# [Work required]
Report each line of the records below that holds the word "none".

[[ Material provided, beginning ]]

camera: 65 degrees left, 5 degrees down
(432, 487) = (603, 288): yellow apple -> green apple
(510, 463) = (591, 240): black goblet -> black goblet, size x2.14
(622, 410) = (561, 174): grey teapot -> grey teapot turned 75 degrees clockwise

[[ Material provided, end ]]
[[ Material provided, beginning ]]

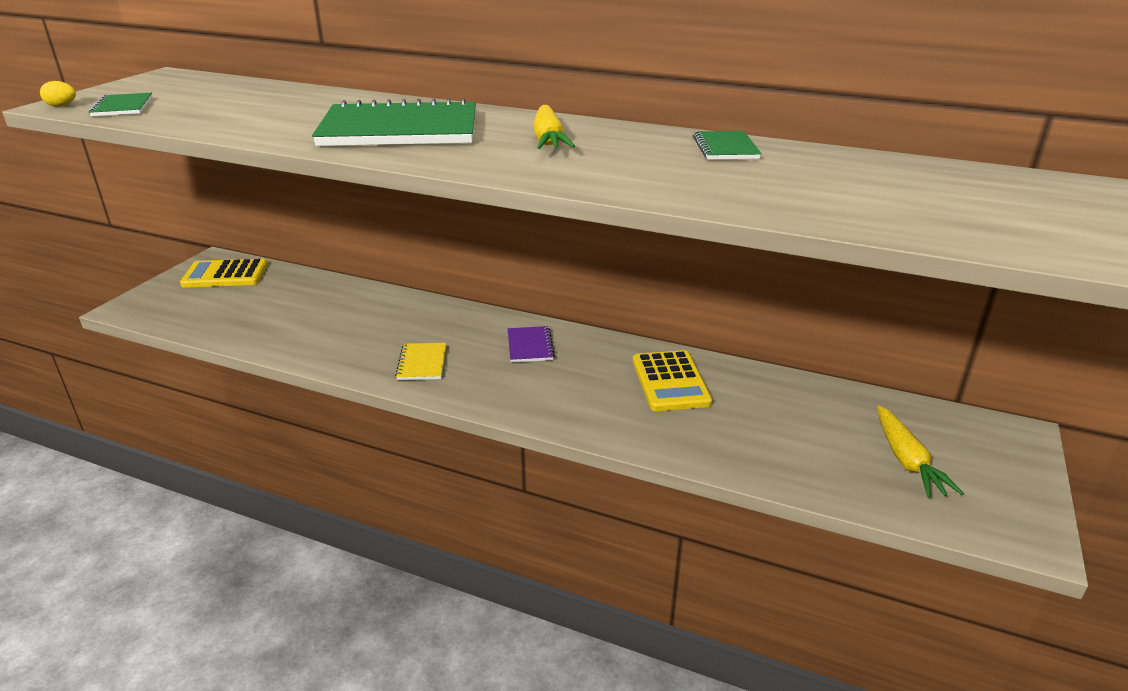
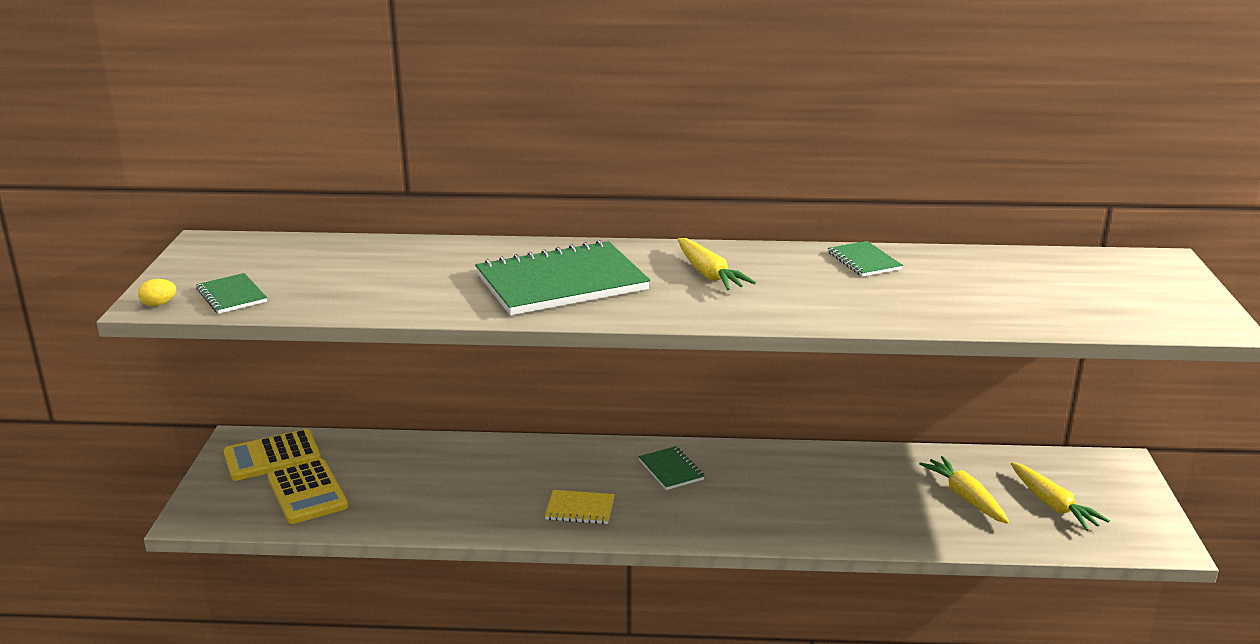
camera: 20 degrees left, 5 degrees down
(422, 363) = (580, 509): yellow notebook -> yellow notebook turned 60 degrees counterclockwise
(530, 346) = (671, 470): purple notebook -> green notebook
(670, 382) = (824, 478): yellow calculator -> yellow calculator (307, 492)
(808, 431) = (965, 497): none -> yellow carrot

[[ Material provided, end ]]
[[ Material provided, beginning ]]

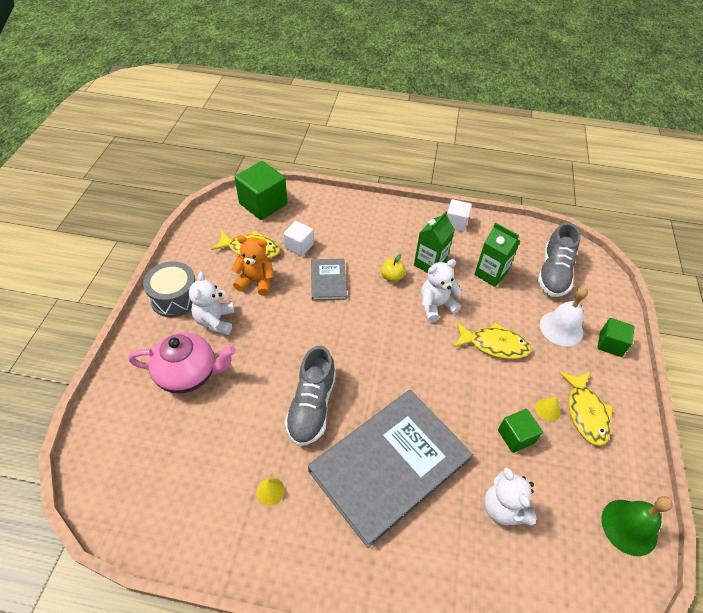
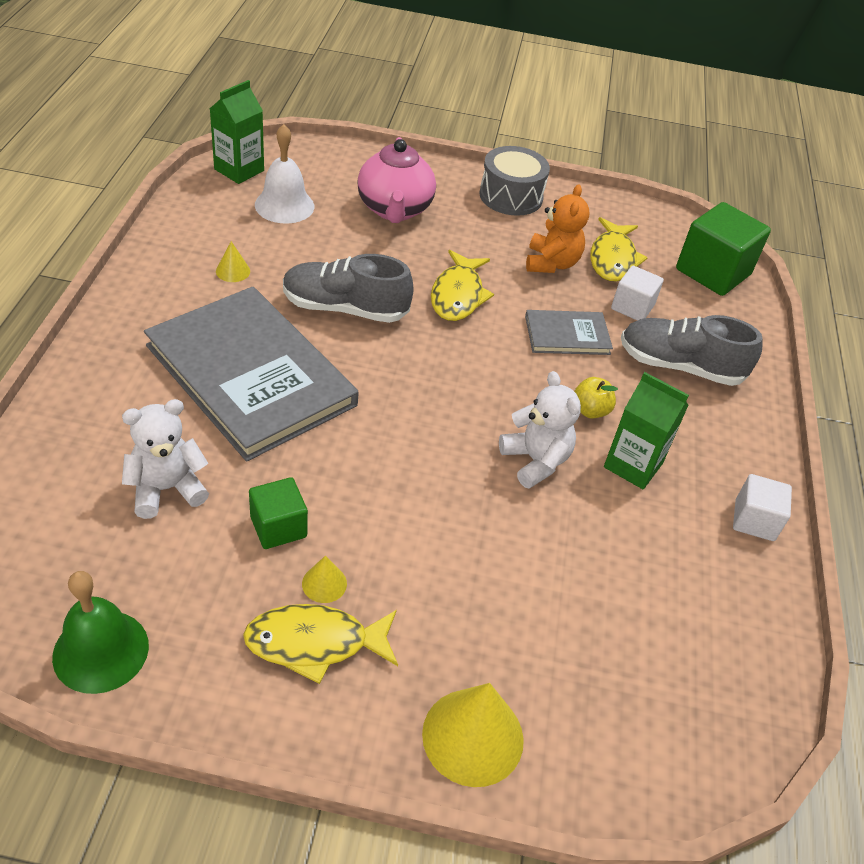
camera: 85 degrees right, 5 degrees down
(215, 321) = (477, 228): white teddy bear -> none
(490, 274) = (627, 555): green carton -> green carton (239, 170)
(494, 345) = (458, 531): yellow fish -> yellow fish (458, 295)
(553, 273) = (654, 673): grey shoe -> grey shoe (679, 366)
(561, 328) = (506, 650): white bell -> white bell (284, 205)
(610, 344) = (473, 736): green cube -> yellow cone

[[ Material provided, end ]]

# [Solution to this exercise]
(808, 431) = (965, 497): none -> yellow carrot
(215, 321) = (477, 228): white teddy bear -> none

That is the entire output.